WHAT IS REQUIRED: Only one stretch of the records below should be repeated. It starts with the line containing "black brick B12" and goes on through the line containing "purple brick F8", exactly as written.

(Object state comparisons)
#####

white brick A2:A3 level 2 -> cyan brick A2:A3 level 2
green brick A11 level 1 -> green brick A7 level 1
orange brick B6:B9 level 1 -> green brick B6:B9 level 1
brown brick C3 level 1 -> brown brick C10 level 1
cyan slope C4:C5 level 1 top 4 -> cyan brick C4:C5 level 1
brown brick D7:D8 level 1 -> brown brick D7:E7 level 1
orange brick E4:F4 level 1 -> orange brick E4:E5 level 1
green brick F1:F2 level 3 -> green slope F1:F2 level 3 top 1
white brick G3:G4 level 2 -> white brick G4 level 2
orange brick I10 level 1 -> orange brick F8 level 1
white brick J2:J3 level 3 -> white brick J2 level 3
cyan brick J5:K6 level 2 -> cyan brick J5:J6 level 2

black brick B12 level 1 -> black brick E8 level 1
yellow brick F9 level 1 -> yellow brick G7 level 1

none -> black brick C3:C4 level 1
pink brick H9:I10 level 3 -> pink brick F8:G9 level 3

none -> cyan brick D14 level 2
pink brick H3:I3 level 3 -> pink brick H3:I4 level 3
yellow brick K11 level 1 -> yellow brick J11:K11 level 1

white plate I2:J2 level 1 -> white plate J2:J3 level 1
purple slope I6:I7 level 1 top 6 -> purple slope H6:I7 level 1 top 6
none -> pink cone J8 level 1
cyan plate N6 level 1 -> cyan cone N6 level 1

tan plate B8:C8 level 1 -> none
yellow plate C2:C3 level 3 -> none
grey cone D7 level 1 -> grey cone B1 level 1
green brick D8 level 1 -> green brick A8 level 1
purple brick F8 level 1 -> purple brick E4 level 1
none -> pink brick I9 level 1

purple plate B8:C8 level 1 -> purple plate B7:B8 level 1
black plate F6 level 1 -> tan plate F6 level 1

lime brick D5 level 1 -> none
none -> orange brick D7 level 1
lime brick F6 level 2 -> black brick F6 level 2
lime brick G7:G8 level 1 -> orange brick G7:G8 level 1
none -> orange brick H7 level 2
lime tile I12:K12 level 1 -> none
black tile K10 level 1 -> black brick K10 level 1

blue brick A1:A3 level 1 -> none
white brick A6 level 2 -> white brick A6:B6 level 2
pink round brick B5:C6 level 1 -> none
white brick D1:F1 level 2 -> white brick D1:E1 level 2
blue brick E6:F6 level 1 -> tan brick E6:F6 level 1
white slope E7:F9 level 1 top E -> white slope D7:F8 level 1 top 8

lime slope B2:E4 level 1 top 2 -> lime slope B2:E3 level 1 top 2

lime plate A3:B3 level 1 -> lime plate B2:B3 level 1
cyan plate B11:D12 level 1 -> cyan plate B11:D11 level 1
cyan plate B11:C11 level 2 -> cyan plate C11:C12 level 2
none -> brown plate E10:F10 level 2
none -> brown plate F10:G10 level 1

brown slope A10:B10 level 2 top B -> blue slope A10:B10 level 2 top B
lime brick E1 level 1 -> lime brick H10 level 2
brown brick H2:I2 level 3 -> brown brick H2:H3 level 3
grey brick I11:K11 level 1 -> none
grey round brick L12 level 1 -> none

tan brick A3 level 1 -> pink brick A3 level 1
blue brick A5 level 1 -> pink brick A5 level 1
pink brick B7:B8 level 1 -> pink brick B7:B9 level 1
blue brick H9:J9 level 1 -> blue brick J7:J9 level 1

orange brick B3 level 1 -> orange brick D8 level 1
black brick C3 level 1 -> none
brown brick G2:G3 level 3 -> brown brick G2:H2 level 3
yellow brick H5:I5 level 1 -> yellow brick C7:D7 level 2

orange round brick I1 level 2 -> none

#####

ANSWER:
black brick B12 level 1 -> black brick E8 level 1
yellow brick F9 level 1 -> yellow brick G7 level 1

none -> black brick C3:C4 level 1
pink brick H9:I10 level 3 -> pink brick F8:G9 level 3

none -> cyan brick D14 level 2
pink brick H3:I3 level 3 -> pink brick H3:I4 level 3
yellow brick K11 level 1 -> yellow brick J11:K11 level 1

white plate I2:J2 level 1 -> white plate J2:J3 level 1
purple slope I6:I7 level 1 top 6 -> purple slope H6:I7 level 1 top 6
none -> pink cone J8 level 1
cyan plate N6 level 1 -> cyan cone N6 level 1

tan plate B8:C8 level 1 -> none
yellow plate C2:C3 level 3 -> none
grey cone D7 level 1 -> grey cone B1 level 1
green brick D8 level 1 -> green brick A8 level 1
purple brick F8 level 1 -> purple brick E4 level 1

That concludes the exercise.